Object change listings:
-----

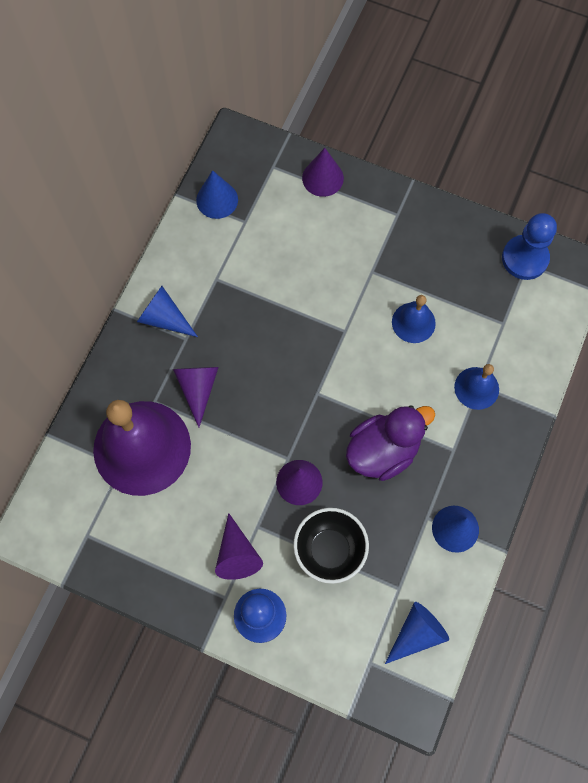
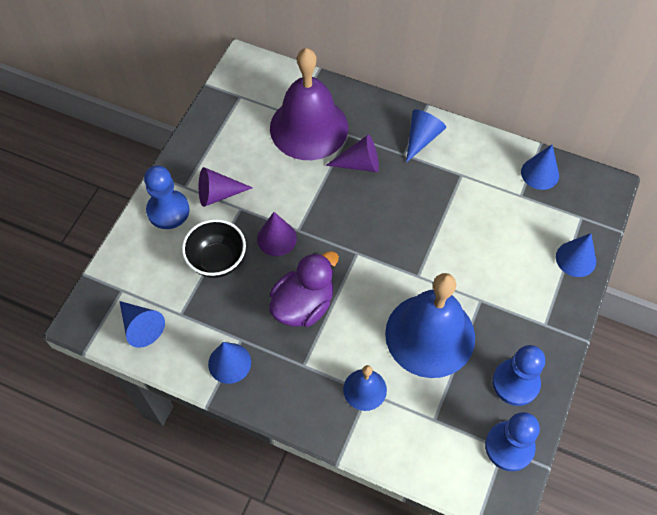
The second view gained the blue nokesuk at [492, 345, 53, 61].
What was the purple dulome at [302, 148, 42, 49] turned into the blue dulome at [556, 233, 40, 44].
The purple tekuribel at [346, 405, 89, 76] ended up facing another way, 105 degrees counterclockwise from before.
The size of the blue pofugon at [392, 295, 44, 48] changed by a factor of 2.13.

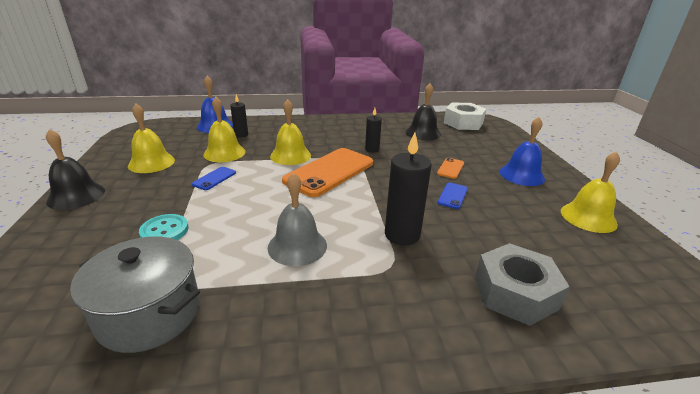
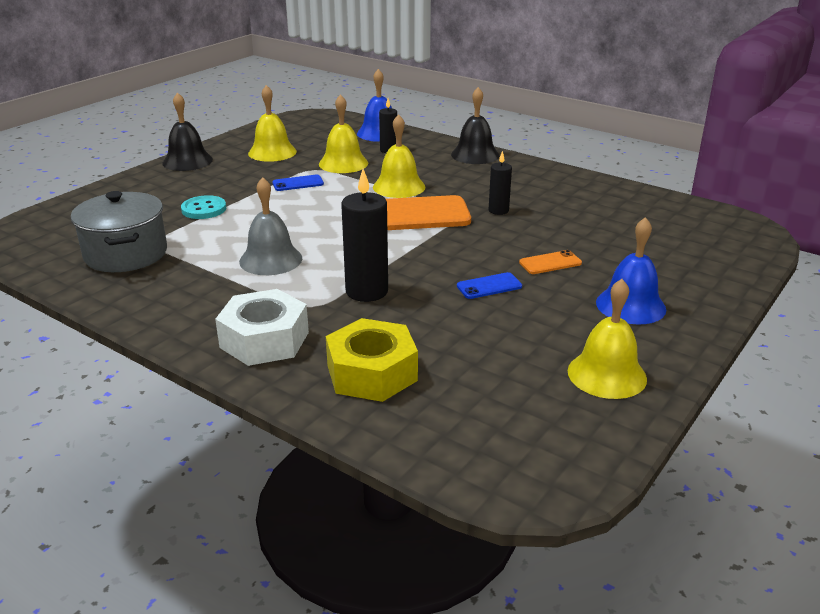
The black pofugon ended up elsewhere, having gone from [405, 83, 36, 57] to [451, 87, 48, 77].
The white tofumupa ended up elsewhere, having gone from [444, 103, 42, 27] to [215, 289, 94, 77].
What was the grey tofumupa at [475, 243, 95, 83] turned into the yellow tofumupa at [326, 318, 92, 84].

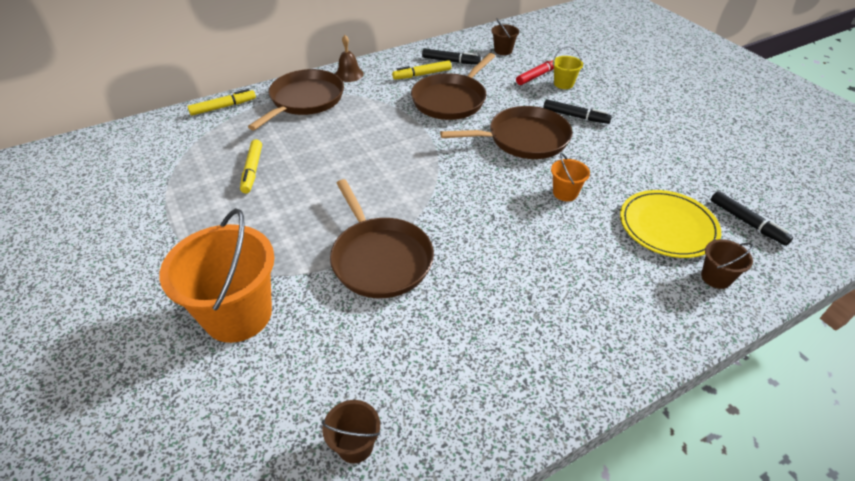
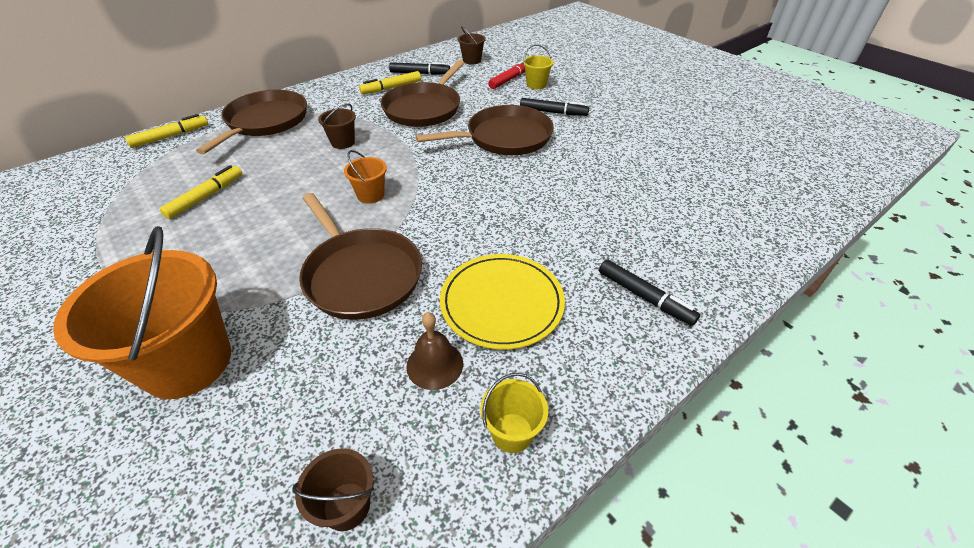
The second view gained the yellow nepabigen at [480, 373, 68, 80].
The brown pofugon ended up elsewhere, having gone from [335, 35, 29, 47] to [406, 312, 57, 78].
The orange nepabigen ended up elsewhere, having gone from [551, 153, 39, 48] to [344, 150, 43, 54].
The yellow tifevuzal ended up elsewhere, having gone from [620, 190, 101, 68] to [440, 254, 125, 95].
The brown nepabigen ended up elsewhere, having gone from [701, 239, 53, 50] to [318, 104, 38, 45].
The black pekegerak ended up elsewhere, having gone from [711, 191, 82, 55] to [599, 259, 101, 67].
The yellow pekegerak at [240, 139, 22, 54] ended up facing another way, 135 degrees counterclockwise from before.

-----

* _What you are asked to do_
Your task is to copy each line of the data above that holds "blue".

* _Exercise answer_
The second view gained the blue nokesuk at [492, 345, 53, 61].
What was the purple dulome at [302, 148, 42, 49] turned into the blue dulome at [556, 233, 40, 44].
The size of the blue pofugon at [392, 295, 44, 48] changed by a factor of 2.13.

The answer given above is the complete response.